What is required — Using the listing below, keep only the lines with the word "none" and copy them.
┄┄┄┄┄┄┄┄┄┄
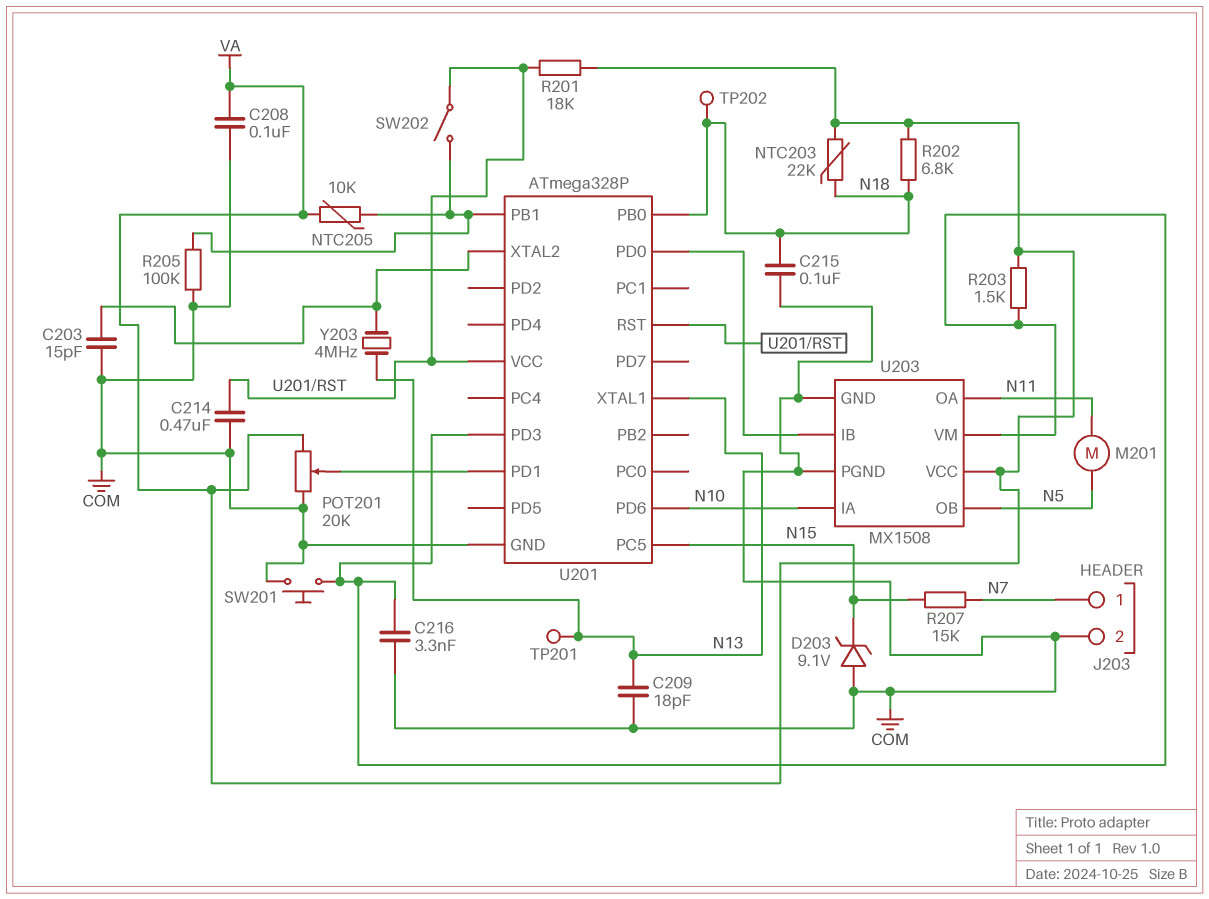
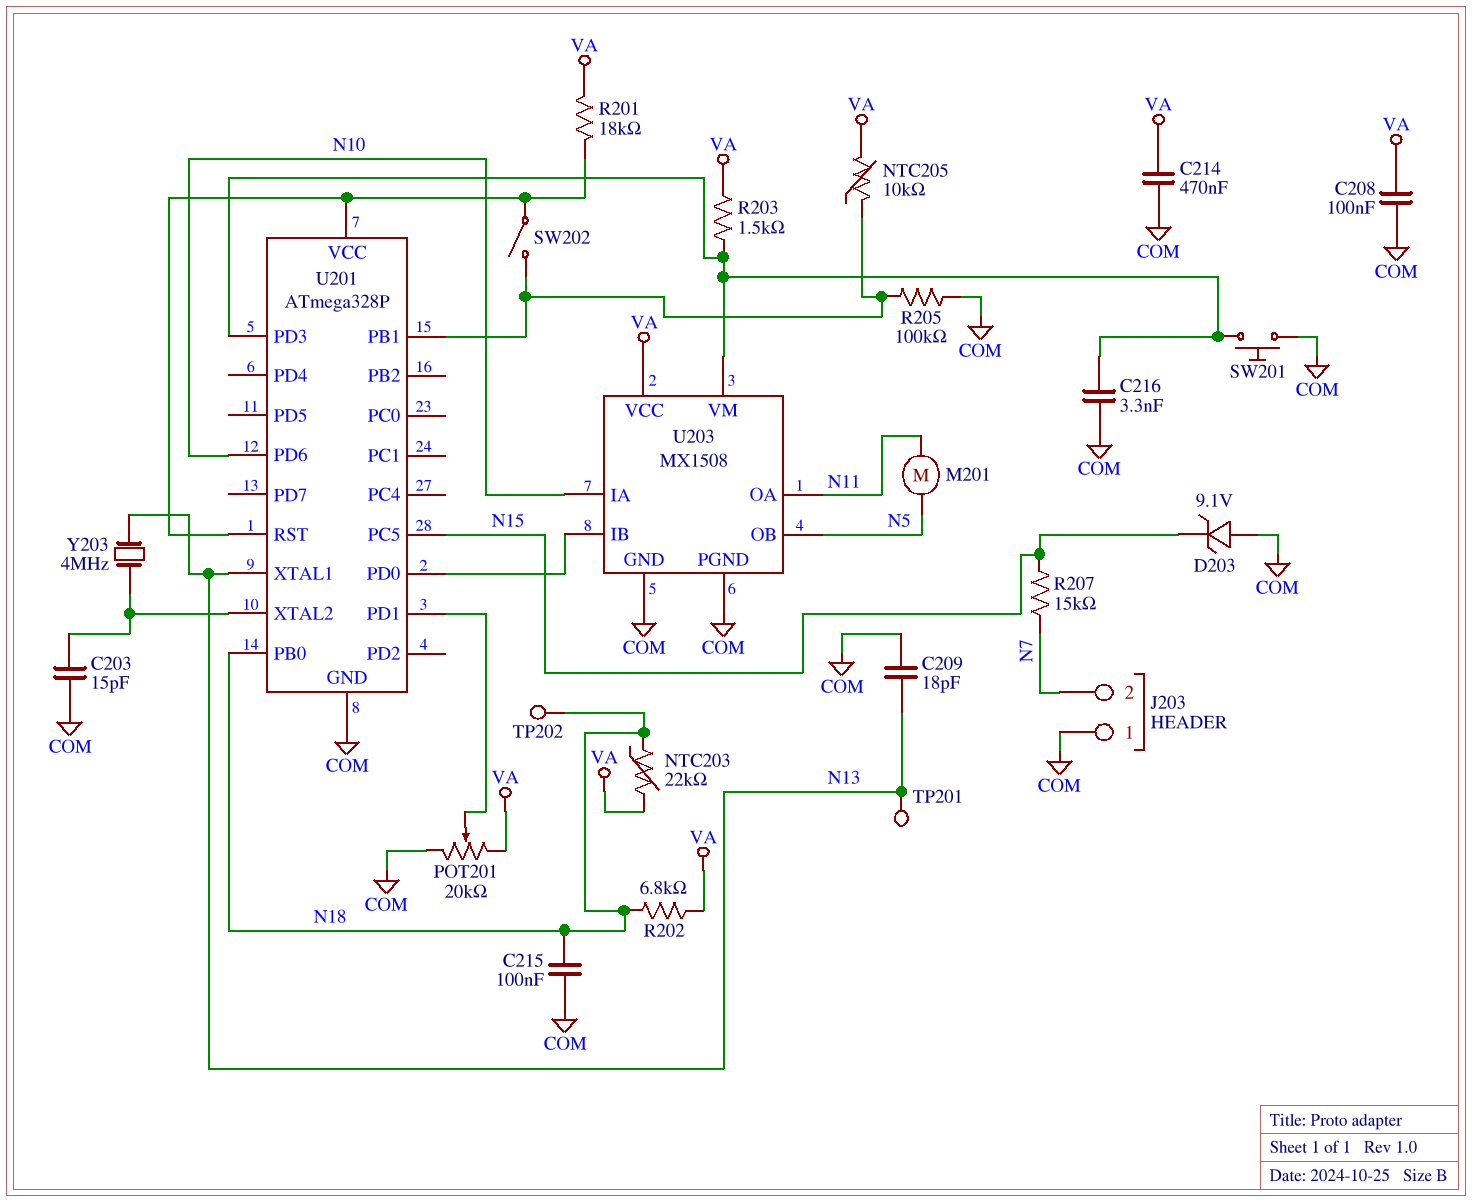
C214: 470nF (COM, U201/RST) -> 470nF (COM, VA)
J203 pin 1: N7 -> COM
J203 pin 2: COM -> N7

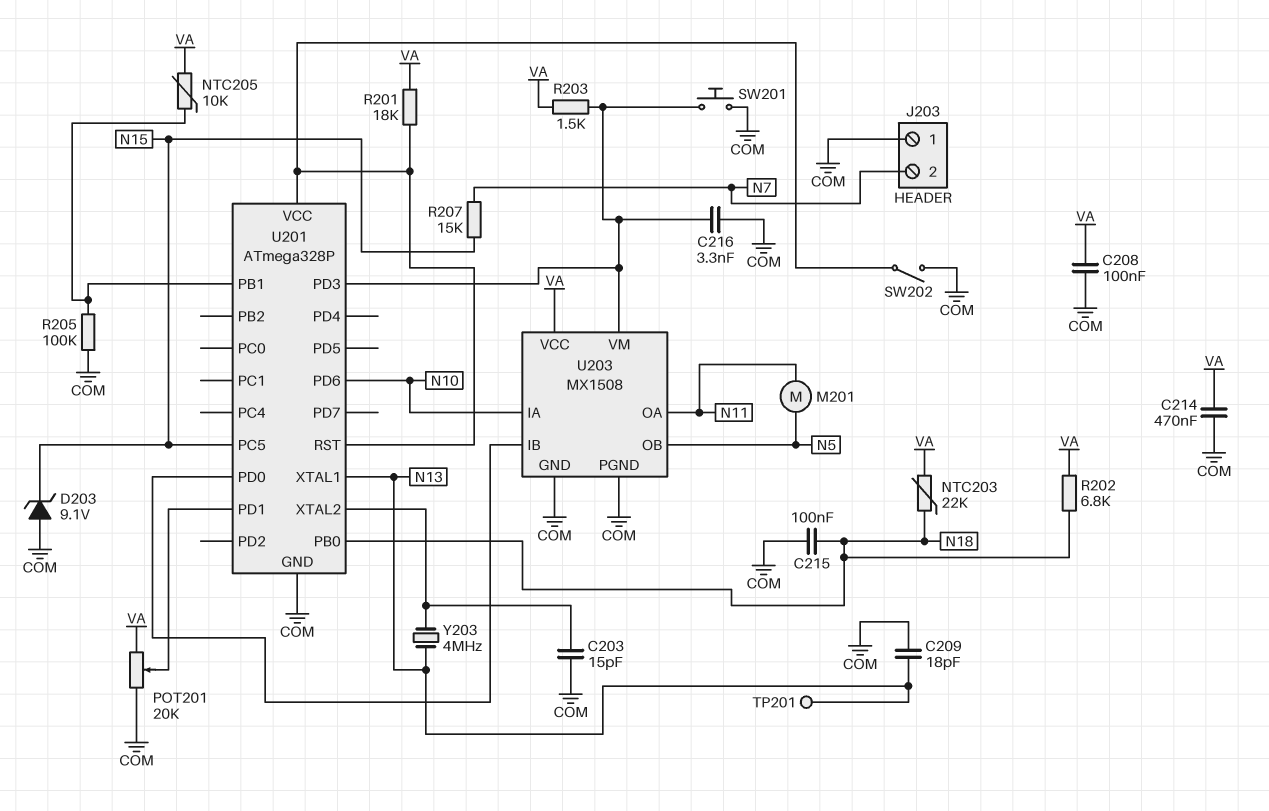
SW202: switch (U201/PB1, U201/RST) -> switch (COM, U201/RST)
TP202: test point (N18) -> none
┄┄┄┄┄┄┄┄┄┄
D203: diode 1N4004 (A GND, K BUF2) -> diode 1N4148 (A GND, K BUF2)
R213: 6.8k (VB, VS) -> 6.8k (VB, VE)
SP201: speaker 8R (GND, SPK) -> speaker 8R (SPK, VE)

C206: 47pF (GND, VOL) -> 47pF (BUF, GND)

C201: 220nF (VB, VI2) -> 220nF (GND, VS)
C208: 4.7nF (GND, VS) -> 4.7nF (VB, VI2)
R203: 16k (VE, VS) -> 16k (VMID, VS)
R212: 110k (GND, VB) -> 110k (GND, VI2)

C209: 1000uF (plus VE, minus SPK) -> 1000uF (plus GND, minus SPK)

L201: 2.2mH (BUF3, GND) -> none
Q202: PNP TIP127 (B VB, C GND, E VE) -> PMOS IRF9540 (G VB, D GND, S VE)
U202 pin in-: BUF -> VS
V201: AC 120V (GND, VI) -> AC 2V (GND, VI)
┄┄┄┄┄┄┄┄┄┄
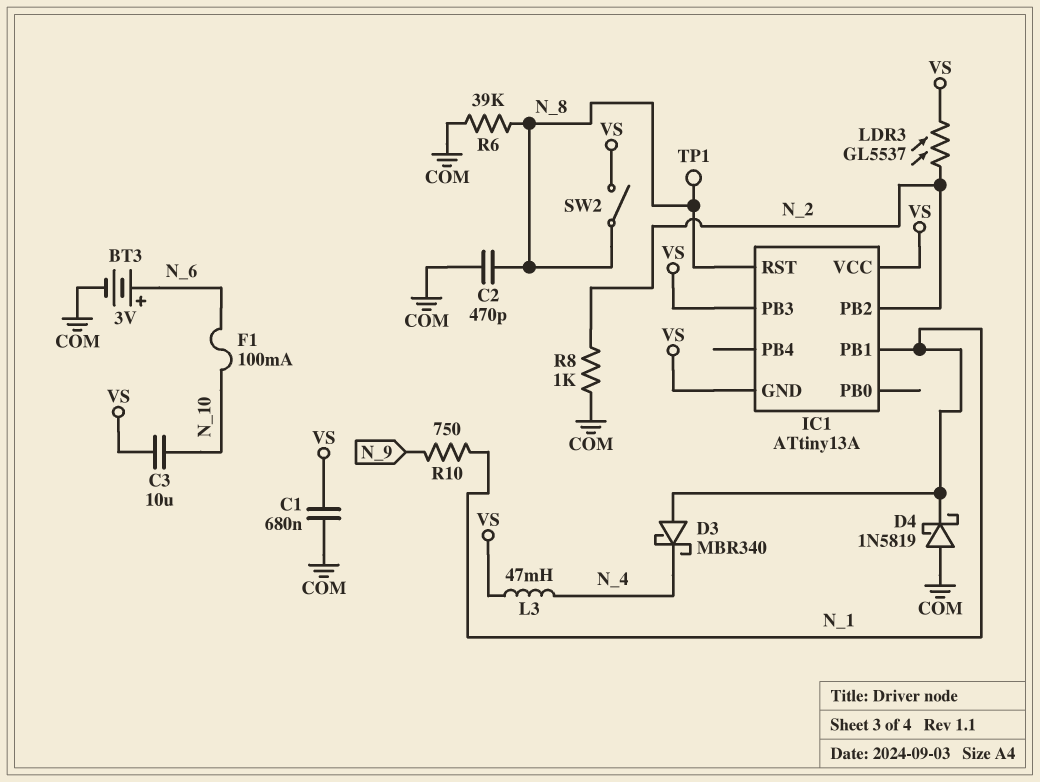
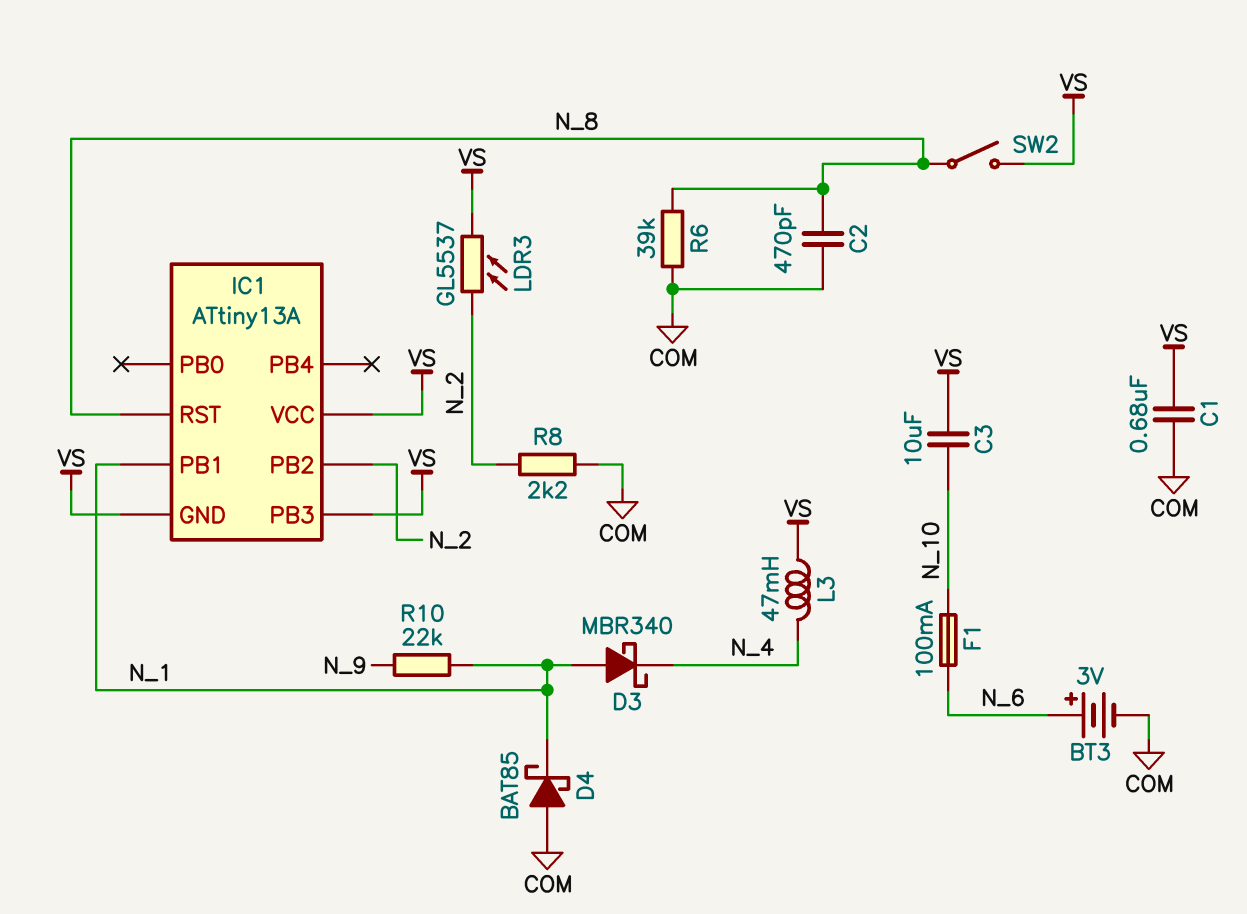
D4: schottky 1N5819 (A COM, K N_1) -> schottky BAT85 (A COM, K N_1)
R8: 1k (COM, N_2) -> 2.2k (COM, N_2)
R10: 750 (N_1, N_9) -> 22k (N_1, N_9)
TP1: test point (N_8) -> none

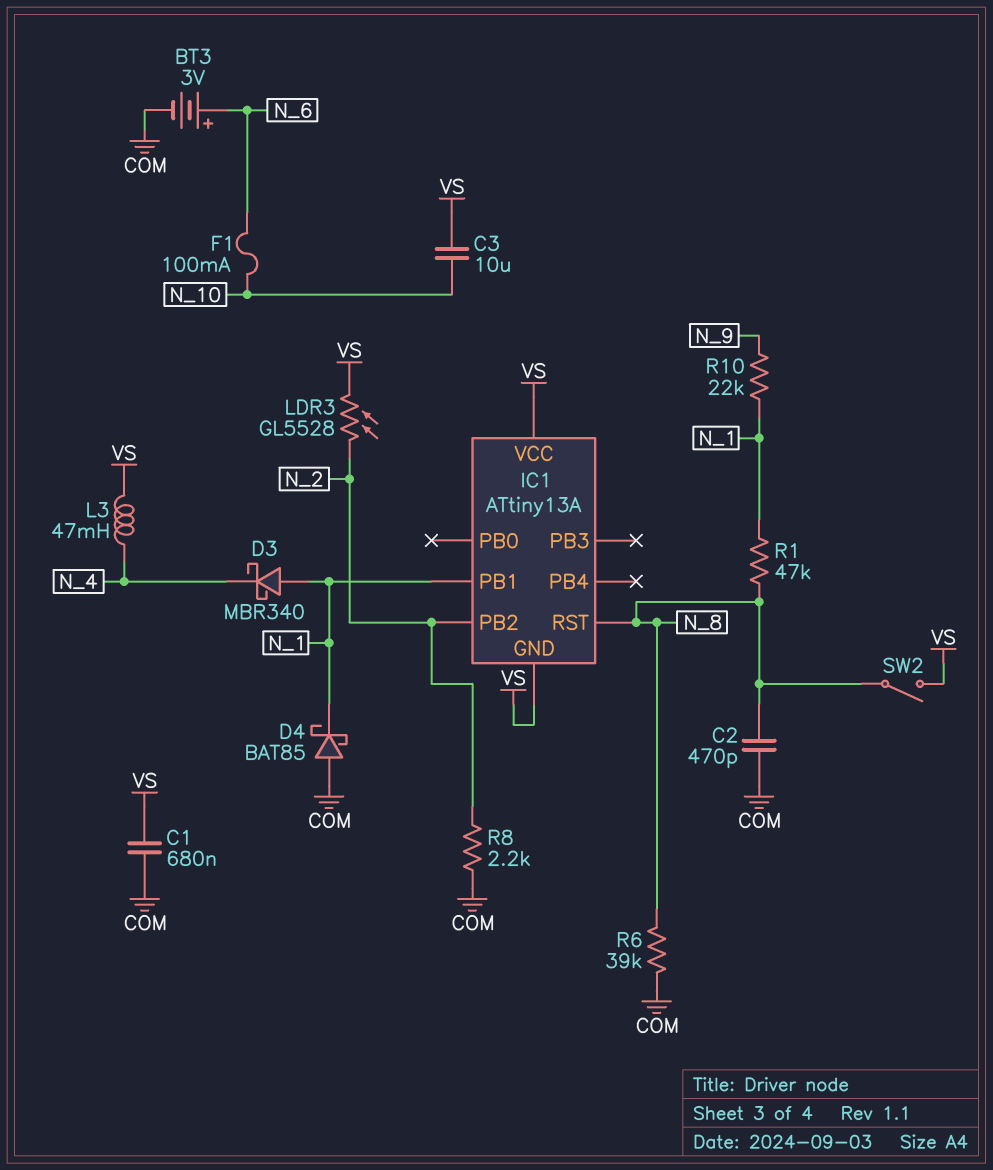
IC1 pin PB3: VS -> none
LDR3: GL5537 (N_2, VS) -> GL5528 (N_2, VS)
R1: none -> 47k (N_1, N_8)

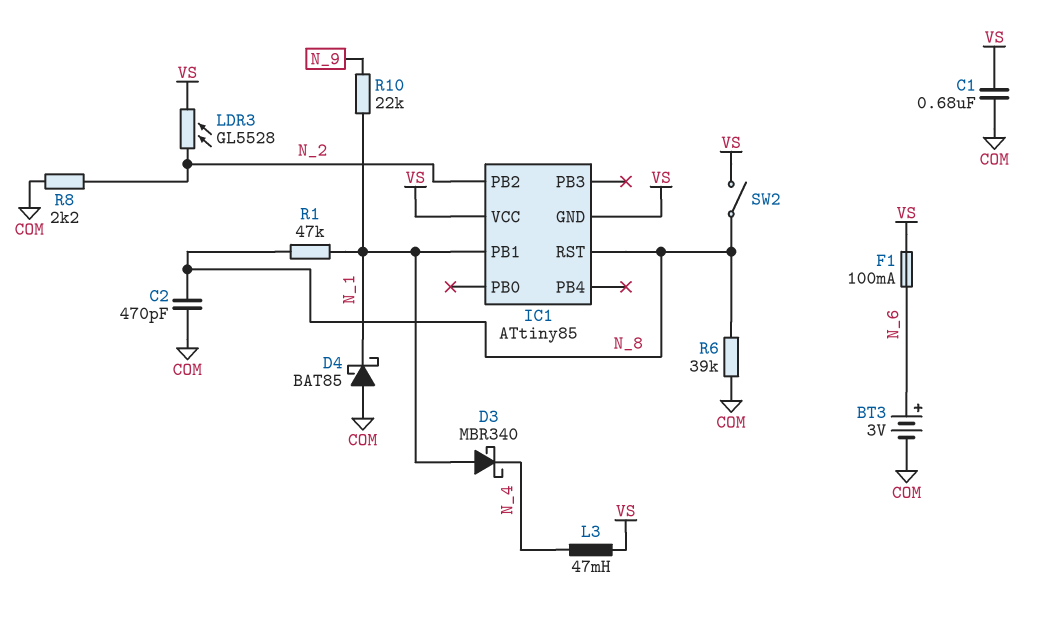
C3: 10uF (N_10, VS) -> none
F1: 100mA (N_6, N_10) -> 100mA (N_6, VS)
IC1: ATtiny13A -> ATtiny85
┄┄┄┄┄┄┄┄┄┄
Output of the task —
TP202: test point (N18) -> none
L201: 2.2mH (BUF3, GND) -> none
TP1: test point (N_8) -> none
IC1 pin PB3: VS -> none
R1: none -> 47k (N_1, N_8)
C3: 10uF (N_10, VS) -> none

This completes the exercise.